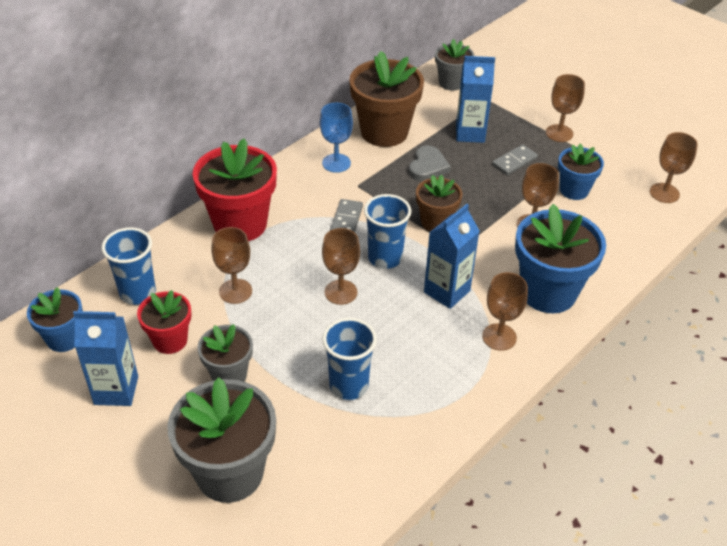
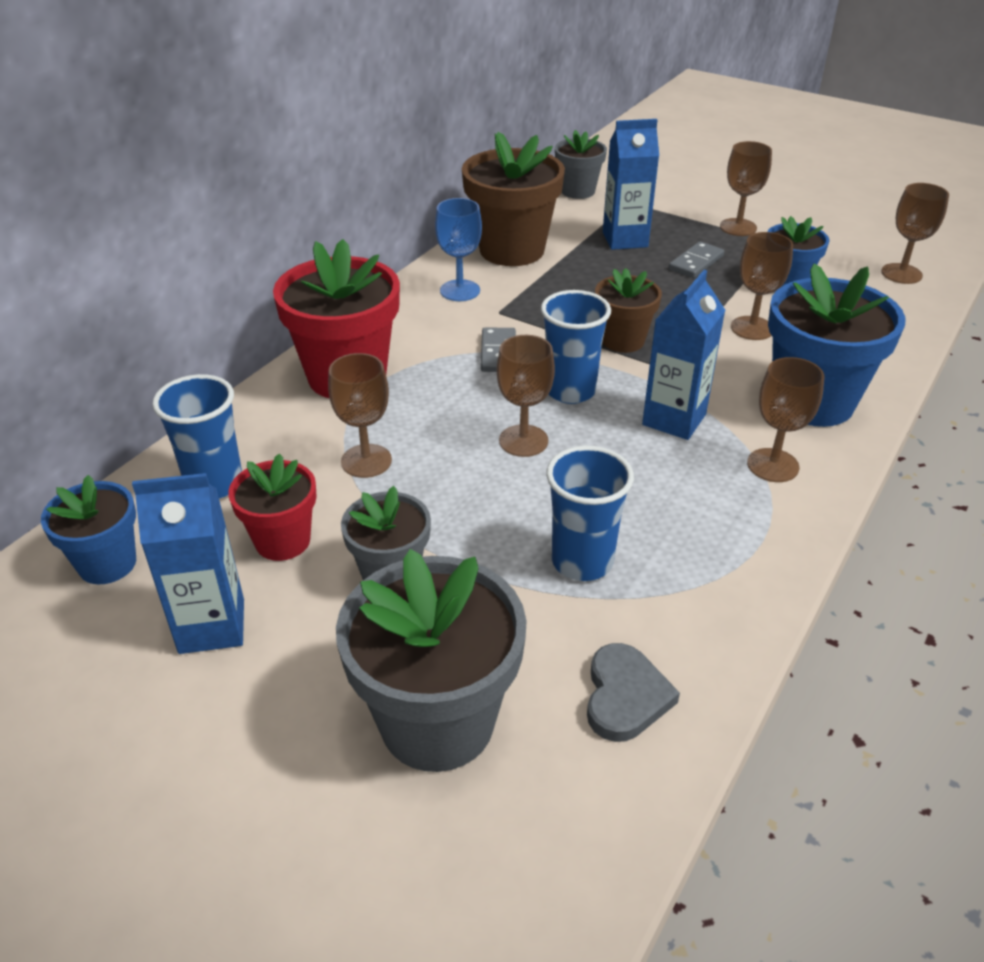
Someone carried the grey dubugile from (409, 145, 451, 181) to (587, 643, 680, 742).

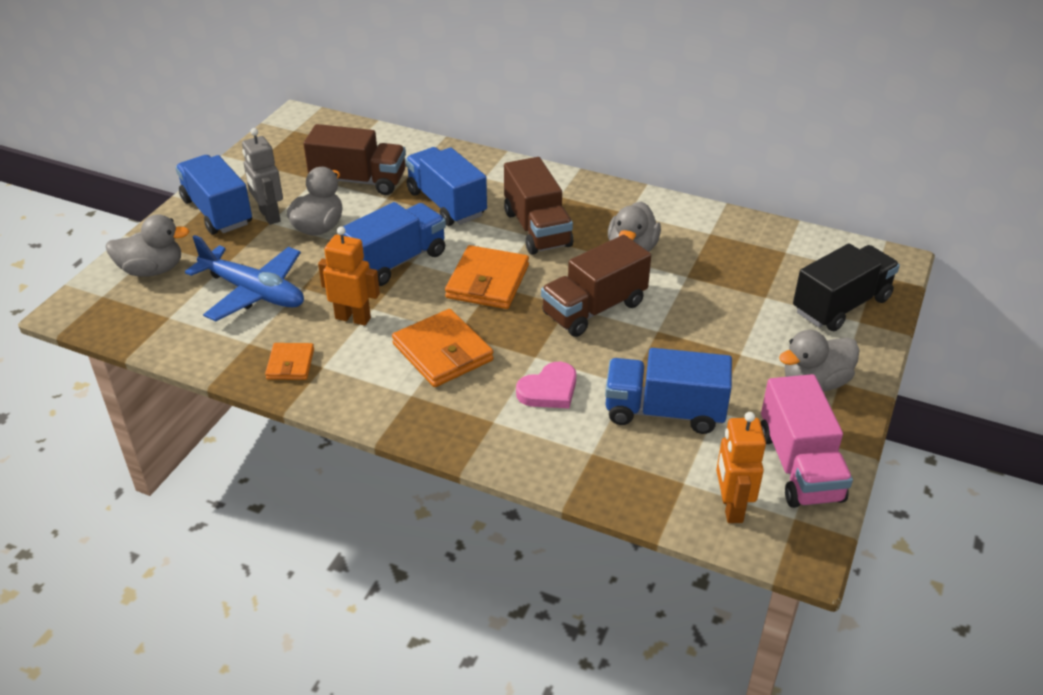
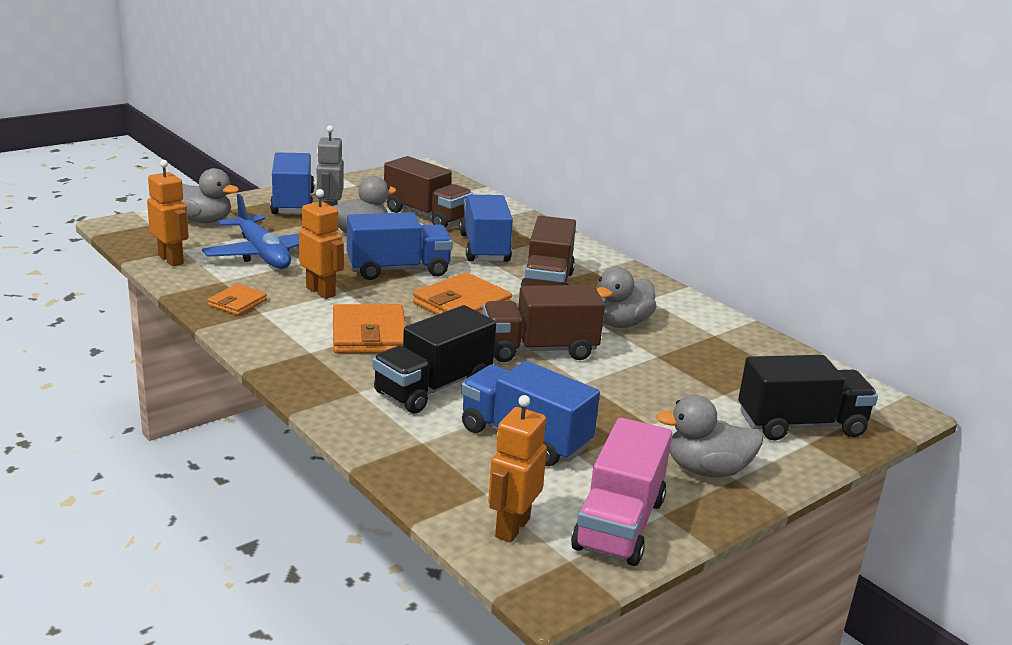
Someone swapped the pink dubugile at (516, 362, 576, 408) for the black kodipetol at (373, 305, 496, 413). Someone put down the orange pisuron at (147, 160, 189, 266).

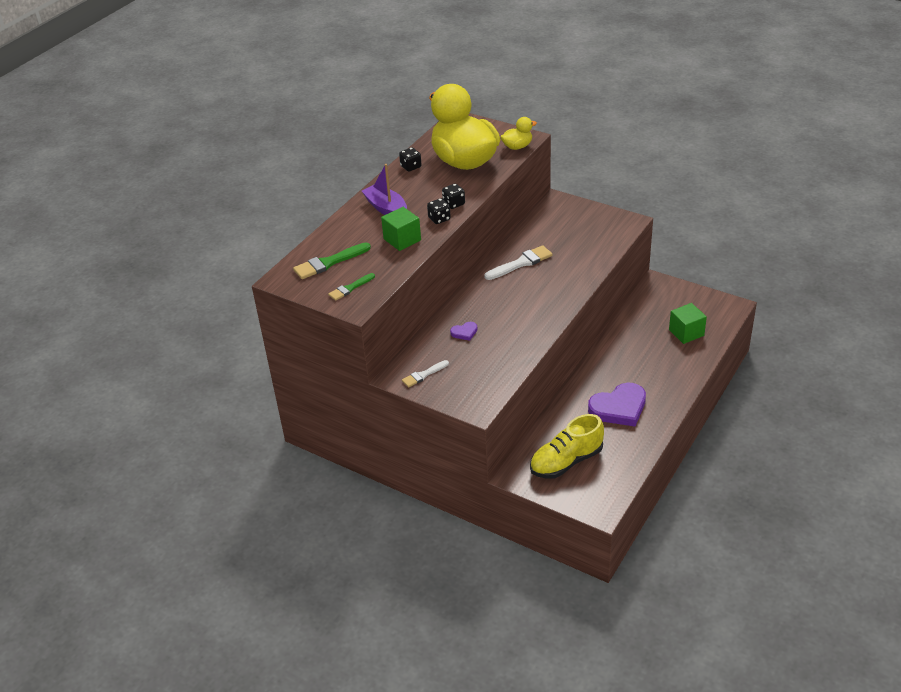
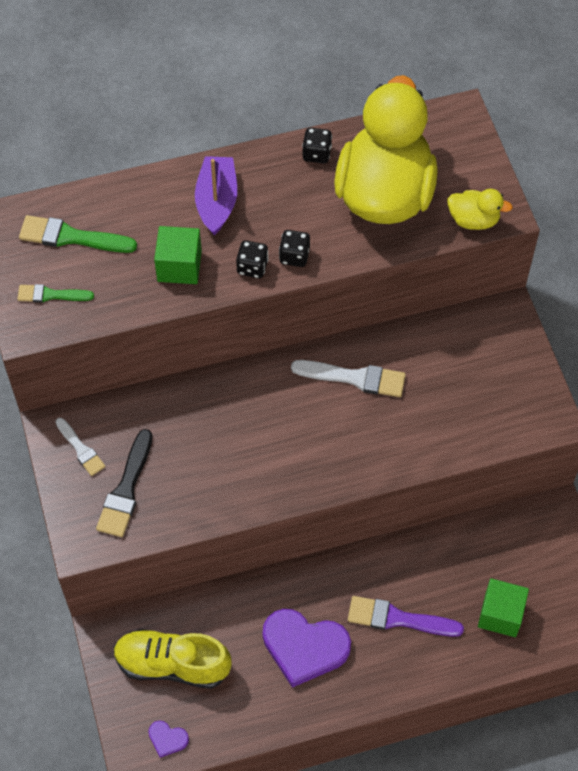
Someone rotated the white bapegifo at (402, 360, 449, 387) by 135 degrees counterclockwise. Someone carried the purple dubugile from (450, 322, 478, 341) to (148, 720, 189, 758). Someone put down the black bapegifo at (96, 429, 152, 537). Someone put down the purple bapegifo at (348, 596, 464, 637).

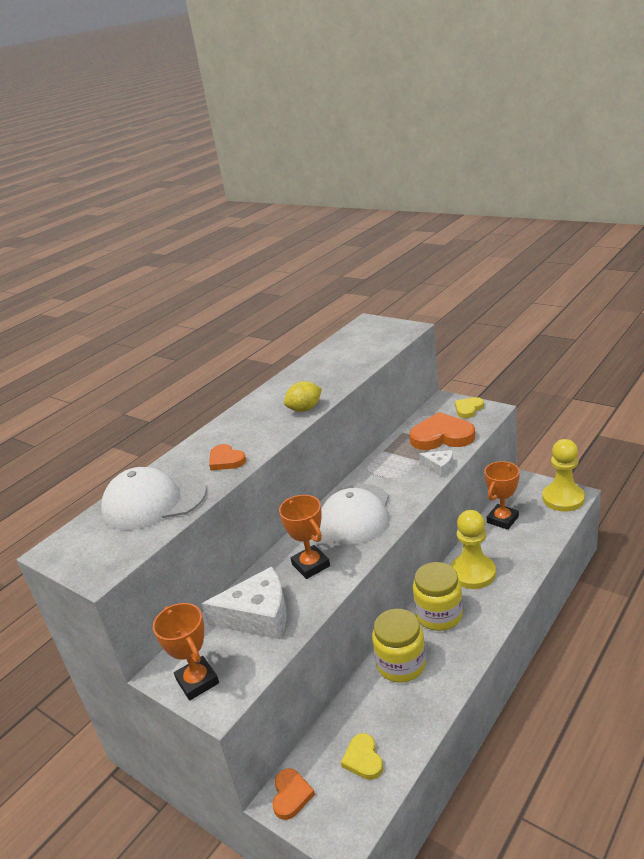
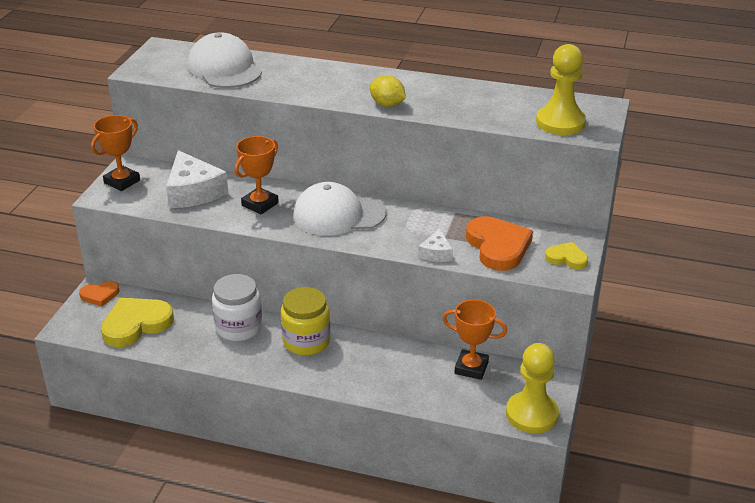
Someone took away the orange dubugile at (209, 444, 246, 470). Someone scaled the yellow dubugile at (341, 733, 383, 780) by 1.83. Someone repainted the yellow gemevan at (372, 609, 426, 683), which became the white gemevan at (212, 274, 262, 341). Someone carried the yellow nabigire from (451, 510, 496, 589) to (536, 44, 586, 135).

········

All of the lines above should be copied exactly, apart from the pictures.

Someone carried the grey dubugile from (409, 145, 451, 181) to (587, 643, 680, 742).

Someone swapped the pink dubugile at (516, 362, 576, 408) for the black kodipetol at (373, 305, 496, 413). Someone put down the orange pisuron at (147, 160, 189, 266).

Someone rotated the white bapegifo at (402, 360, 449, 387) by 135 degrees counterclockwise. Someone carried the purple dubugile from (450, 322, 478, 341) to (148, 720, 189, 758). Someone put down the black bapegifo at (96, 429, 152, 537). Someone put down the purple bapegifo at (348, 596, 464, 637).

Someone took away the orange dubugile at (209, 444, 246, 470). Someone scaled the yellow dubugile at (341, 733, 383, 780) by 1.83. Someone repainted the yellow gemevan at (372, 609, 426, 683), which became the white gemevan at (212, 274, 262, 341). Someone carried the yellow nabigire from (451, 510, 496, 589) to (536, 44, 586, 135).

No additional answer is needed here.